[INPUT FOR THIS TASK]

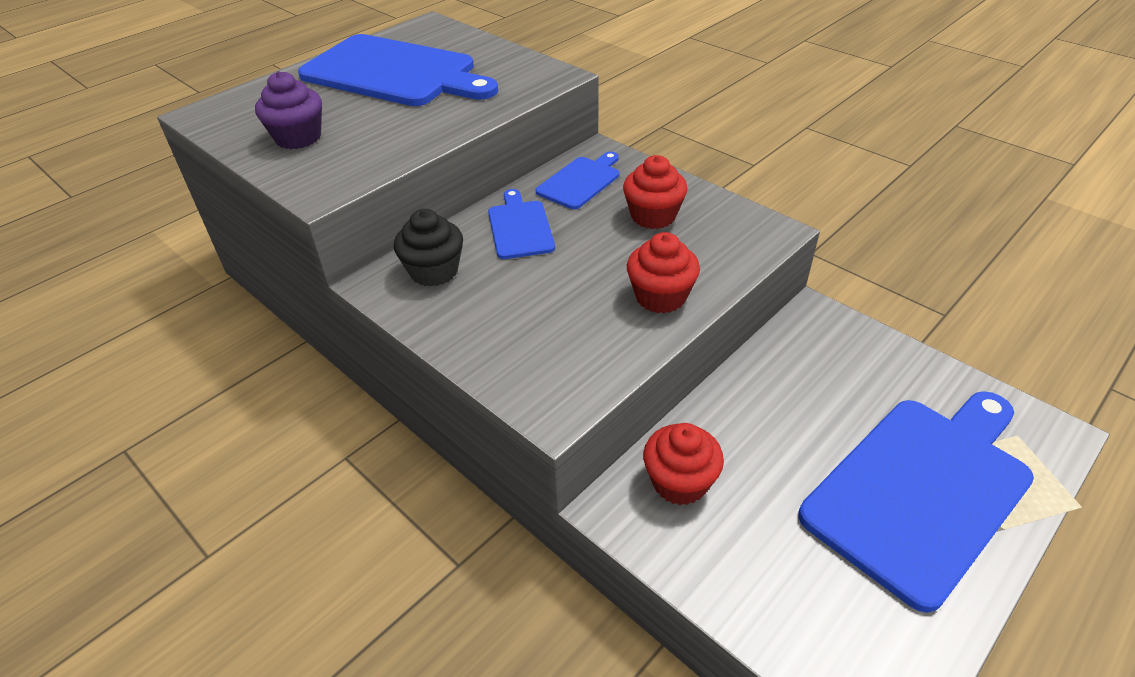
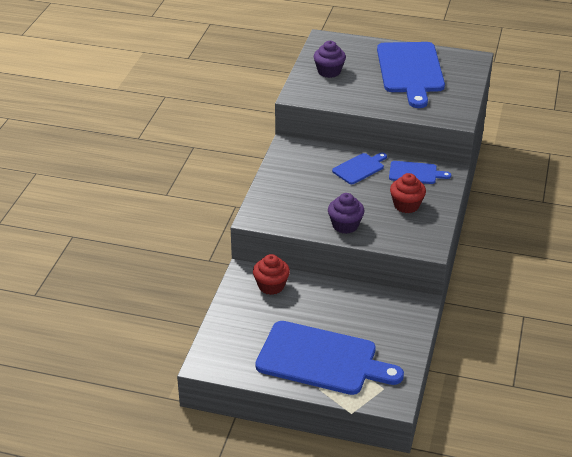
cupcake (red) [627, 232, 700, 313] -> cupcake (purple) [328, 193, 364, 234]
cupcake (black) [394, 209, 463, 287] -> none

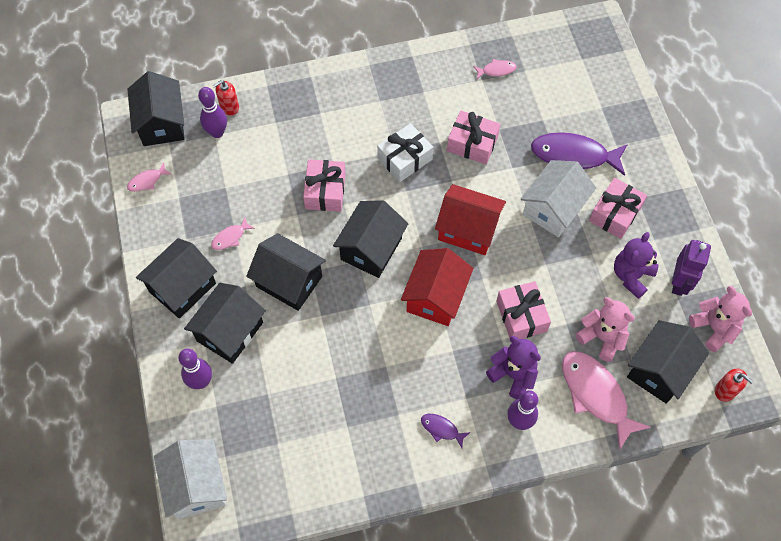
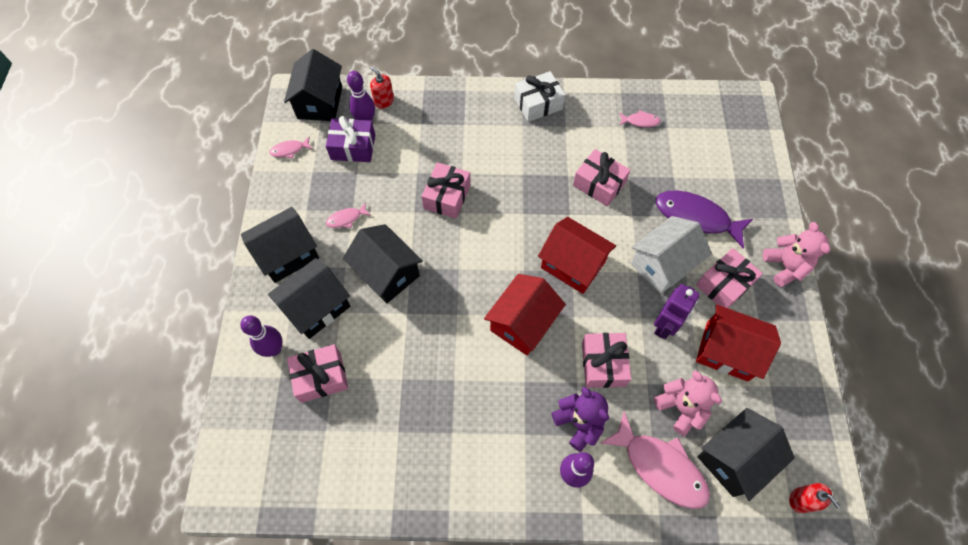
none -> gift (pink) [287, 344, 348, 403]
none -> gift (purple) [326, 116, 375, 162]
soap dispenser (red) [213, 80, 239, 116] -> soap dispenser (red) [370, 66, 394, 109], 60 degrees clockwise
gift (white) [377, 123, 433, 182] -> gift (white) [514, 71, 565, 122], moved
fish (pink) [562, 351, 651, 450] -> fish (pink) [600, 411, 710, 509], 150 degrees clockwise
robot (purple) [672, 240, 711, 296] -> robot (purple) [654, 284, 700, 339], moved
teddy bear (purple) [614, 232, 659, 299] -> house (red) [696, 304, 781, 381]
teddy bear (pink) [689, 286, 752, 352] -> teddy bear (pink) [763, 222, 830, 287], moved
house (white) [154, 439, 227, 519] -> none
house (black) [333, 200, 409, 278] -> none
fish (purple) [421, 414, 470, 448] -> none

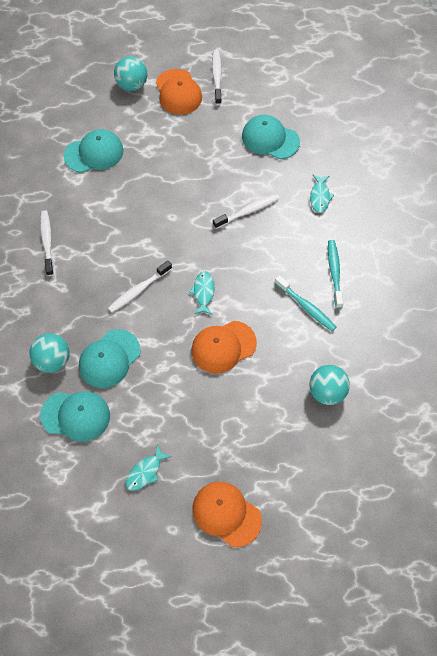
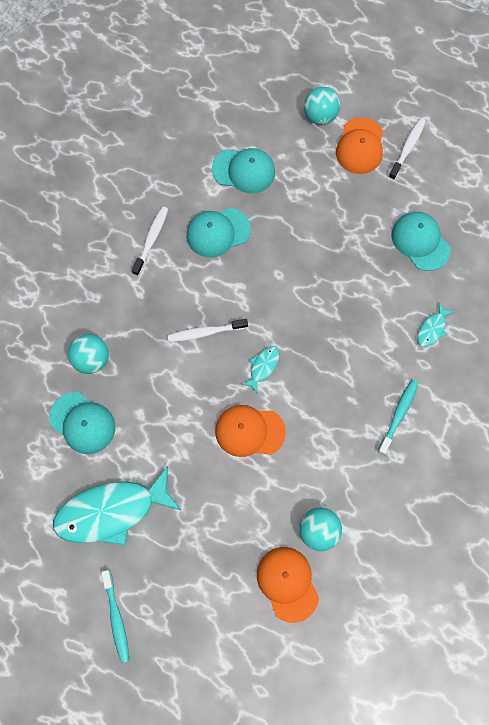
fish (turquoise) [126, 444, 172, 491] -> fish (turquoise) [53, 466, 181, 546], x2.32
toothbrush (turquoise) [275, 275, 336, 331] -> toothbrush (turquoise) [101, 570, 130, 663], moved
cap (turquoise) [79, 329, 141, 388] -> cap (turquoise) [187, 208, 251, 258], moved
cap (orange) [192, 482, 262, 547] -> cap (orange) [257, 547, 319, 623], moved
toothbrush (white) [213, 194, 280, 229] -> none

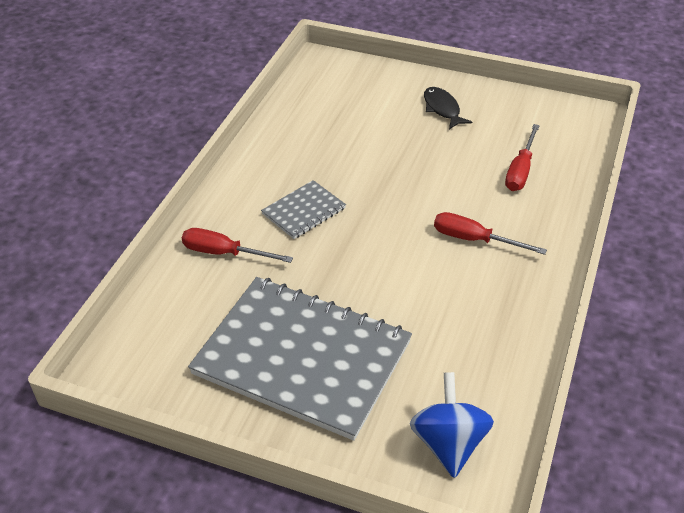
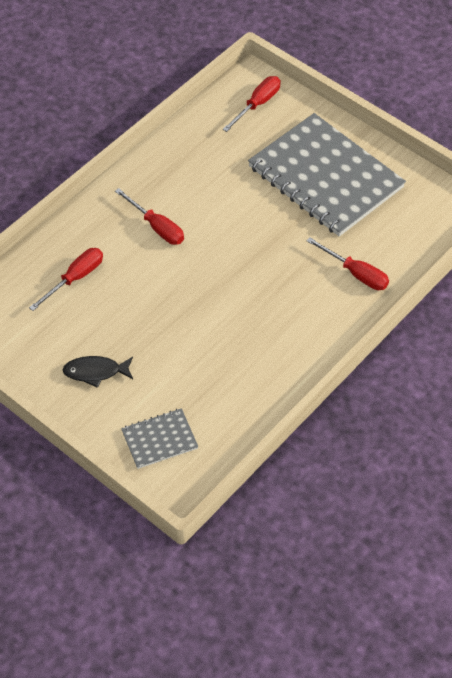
fish (black) [424, 87, 472, 129] -> fish (black) [63, 356, 133, 388], 90 degrees clockwise
notebook (grey) [261, 180, 346, 239] -> notebook (grey) [121, 408, 198, 469], moved
spinning top (blue) [410, 372, 494, 478] -> screwdriver (red) [223, 76, 281, 132]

[WORK TASK] Restate the data word for word from its first line through the line with "toothbrush (turquoise) [275, 275, 336, 331]", leaving out any picture along the way.

[RESPONSE TO THE TASK]
cupcake (red) [627, 232, 700, 313] -> cupcake (purple) [328, 193, 364, 234]
cupcake (black) [394, 209, 463, 287] -> none

none -> gift (pink) [287, 344, 348, 403]
none -> gift (purple) [326, 116, 375, 162]
soap dispenser (red) [213, 80, 239, 116] -> soap dispenser (red) [370, 66, 394, 109], 60 degrees clockwise
gift (white) [377, 123, 433, 182] -> gift (white) [514, 71, 565, 122], moved
fish (pink) [562, 351, 651, 450] -> fish (pink) [600, 411, 710, 509], 150 degrees clockwise
robot (purple) [672, 240, 711, 296] -> robot (purple) [654, 284, 700, 339], moved
teddy bear (purple) [614, 232, 659, 299] -> house (red) [696, 304, 781, 381]
teddy bear (pink) [689, 286, 752, 352] -> teddy bear (pink) [763, 222, 830, 287], moved
house (white) [154, 439, 227, 519] -> none
house (black) [333, 200, 409, 278] -> none
fish (purple) [421, 414, 470, 448] -> none

fish (turquoise) [126, 444, 172, 491] -> fish (turquoise) [53, 466, 181, 546], x2.32
toothbrush (turquoise) [275, 275, 336, 331] -> toothbrush (turquoise) [101, 570, 130, 663], moved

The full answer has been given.